(Beginning of Data records)

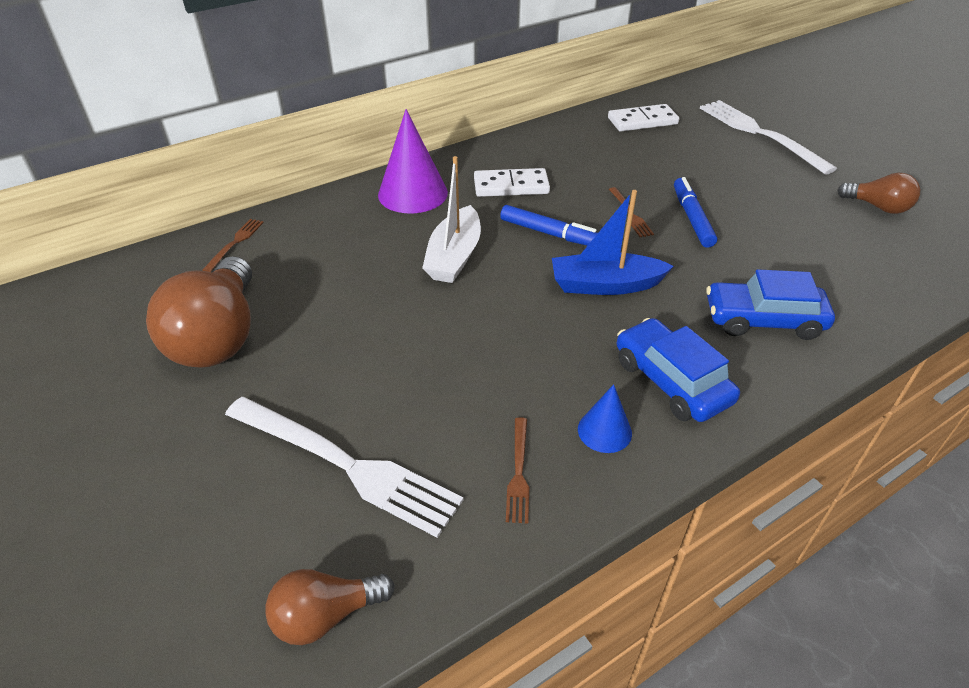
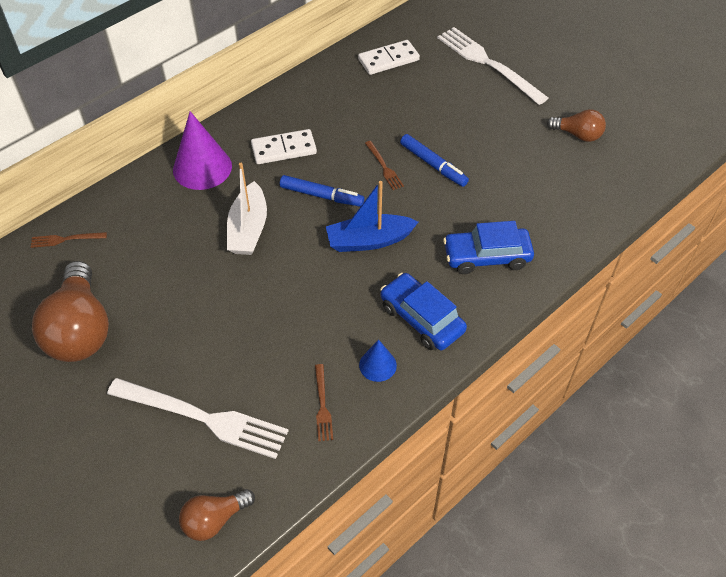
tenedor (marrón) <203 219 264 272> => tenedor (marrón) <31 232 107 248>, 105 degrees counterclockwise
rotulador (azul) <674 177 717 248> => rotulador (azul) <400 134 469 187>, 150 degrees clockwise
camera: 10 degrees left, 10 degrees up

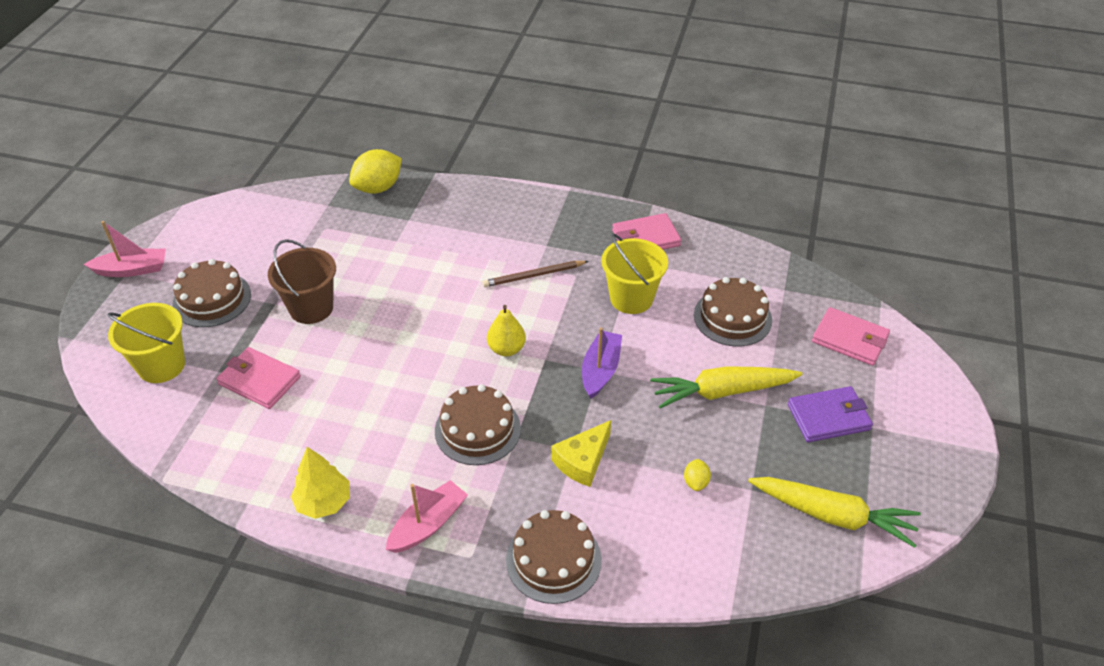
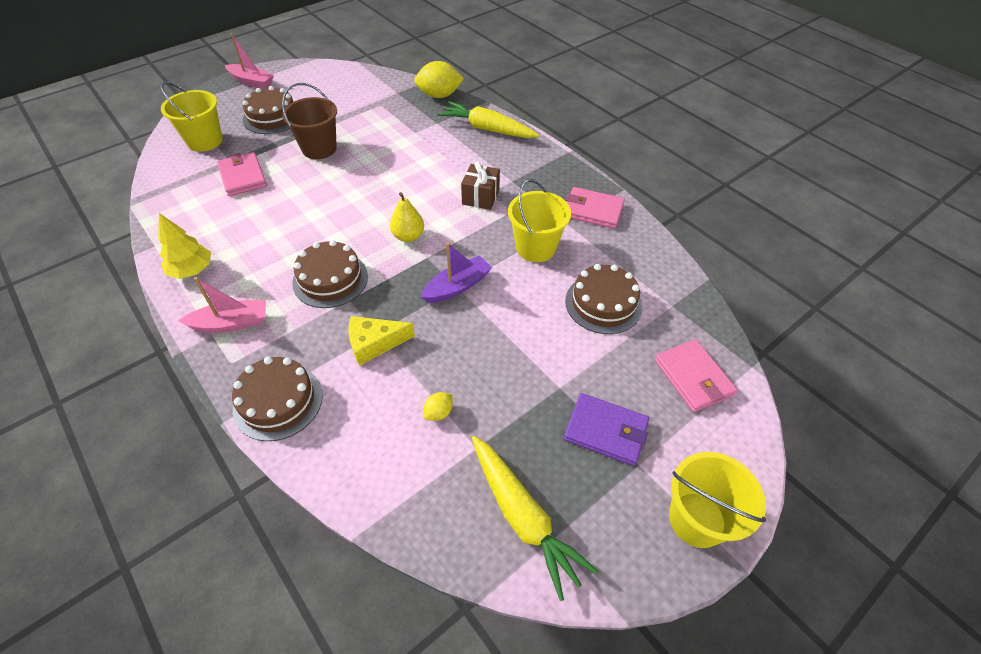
nothing => balde (amarillo) <669 452 766 548>
zanahoria (amarillo) <650 366 802 408> => zanahoria (amarillo) <437 101 540 138>, shifted
lápiz (marrón) <483 261 589 287> => regalo (marrón) <461 161 500 210>
camera: 35 degrees right, 5 degrees up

(End of Data records)

_Exercise instructions:_ What you return should be only the lines from the line with "rotulador (azul) <674" through the last line of the listing above, exactly, both ends included, pictures excluded.

_Solution to the exercise:_
rotulador (azul) <674 177 717 248> => rotulador (azul) <400 134 469 187>, 150 degrees clockwise
camera: 10 degrees left, 10 degrees up

nothing => balde (amarillo) <669 452 766 548>
zanahoria (amarillo) <650 366 802 408> => zanahoria (amarillo) <437 101 540 138>, shifted
lápiz (marrón) <483 261 589 287> => regalo (marrón) <461 161 500 210>
camera: 35 degrees right, 5 degrees up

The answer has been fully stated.